Stored data entries:

[Start of Attachment]

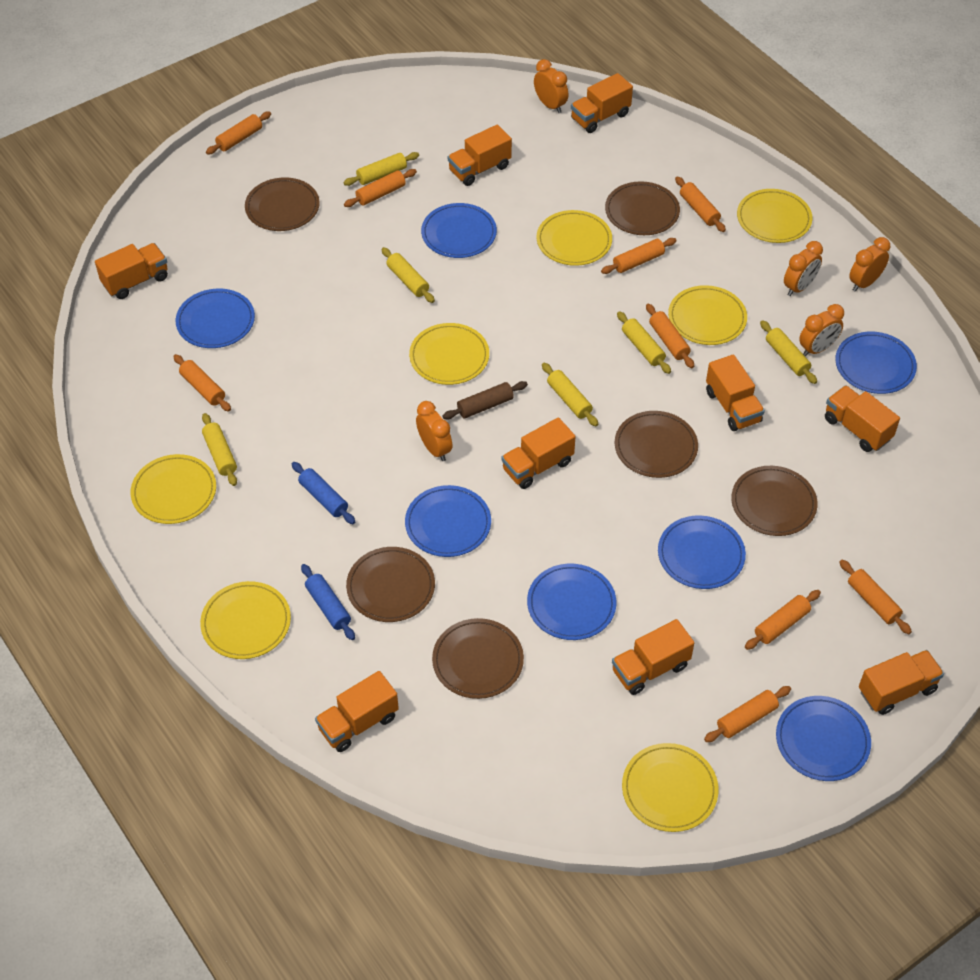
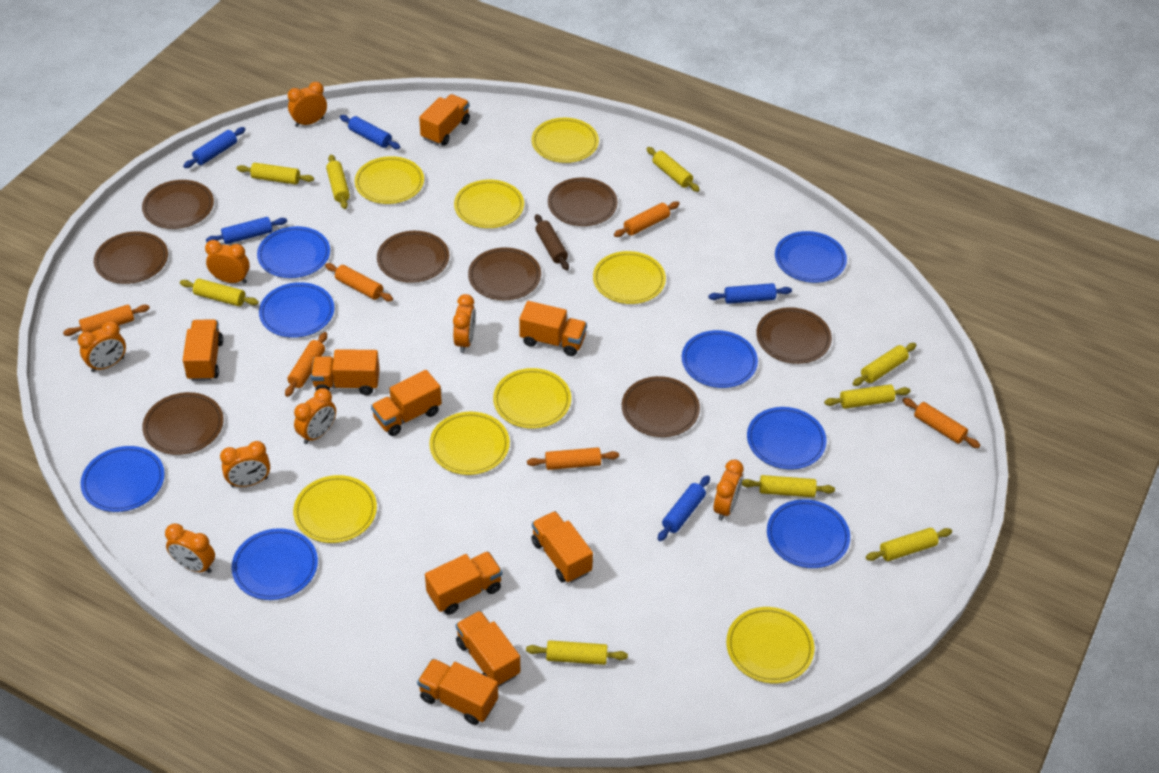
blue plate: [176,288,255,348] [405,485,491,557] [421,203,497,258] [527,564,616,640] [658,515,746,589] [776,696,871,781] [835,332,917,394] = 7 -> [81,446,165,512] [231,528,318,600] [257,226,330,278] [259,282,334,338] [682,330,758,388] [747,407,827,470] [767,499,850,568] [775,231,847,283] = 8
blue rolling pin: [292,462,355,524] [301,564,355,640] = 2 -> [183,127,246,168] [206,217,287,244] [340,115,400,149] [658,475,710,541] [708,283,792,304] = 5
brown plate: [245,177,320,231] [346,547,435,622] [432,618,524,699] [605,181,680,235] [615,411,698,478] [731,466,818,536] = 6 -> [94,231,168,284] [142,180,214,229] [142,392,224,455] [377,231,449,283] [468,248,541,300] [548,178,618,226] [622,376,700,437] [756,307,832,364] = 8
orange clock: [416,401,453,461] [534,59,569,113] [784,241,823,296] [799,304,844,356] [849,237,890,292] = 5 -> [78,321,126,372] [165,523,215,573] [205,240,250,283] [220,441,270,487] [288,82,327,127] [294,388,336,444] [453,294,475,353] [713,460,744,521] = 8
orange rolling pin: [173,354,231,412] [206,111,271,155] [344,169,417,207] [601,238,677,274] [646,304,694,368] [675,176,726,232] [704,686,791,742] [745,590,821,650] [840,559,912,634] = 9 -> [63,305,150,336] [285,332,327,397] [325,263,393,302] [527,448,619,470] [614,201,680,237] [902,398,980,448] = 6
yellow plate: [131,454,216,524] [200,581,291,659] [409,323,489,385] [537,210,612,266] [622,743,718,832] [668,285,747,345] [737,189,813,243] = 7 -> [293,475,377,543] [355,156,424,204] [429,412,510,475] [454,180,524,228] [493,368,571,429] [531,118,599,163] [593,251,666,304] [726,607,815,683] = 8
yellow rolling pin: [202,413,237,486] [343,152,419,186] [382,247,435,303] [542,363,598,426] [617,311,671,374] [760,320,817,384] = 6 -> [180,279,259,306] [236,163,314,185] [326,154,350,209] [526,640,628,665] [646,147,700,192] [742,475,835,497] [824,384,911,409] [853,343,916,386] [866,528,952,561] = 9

[End of Attachment]

* _What is expected_: Could you filter the entries above for lines holding the string "blue" and copy them?

* _Answer section_:
blue plate: [176,288,255,348] [405,485,491,557] [421,203,497,258] [527,564,616,640] [658,515,746,589] [776,696,871,781] [835,332,917,394] = 7 -> [81,446,165,512] [231,528,318,600] [257,226,330,278] [259,282,334,338] [682,330,758,388] [747,407,827,470] [767,499,850,568] [775,231,847,283] = 8
blue rolling pin: [292,462,355,524] [301,564,355,640] = 2 -> [183,127,246,168] [206,217,287,244] [340,115,400,149] [658,475,710,541] [708,283,792,304] = 5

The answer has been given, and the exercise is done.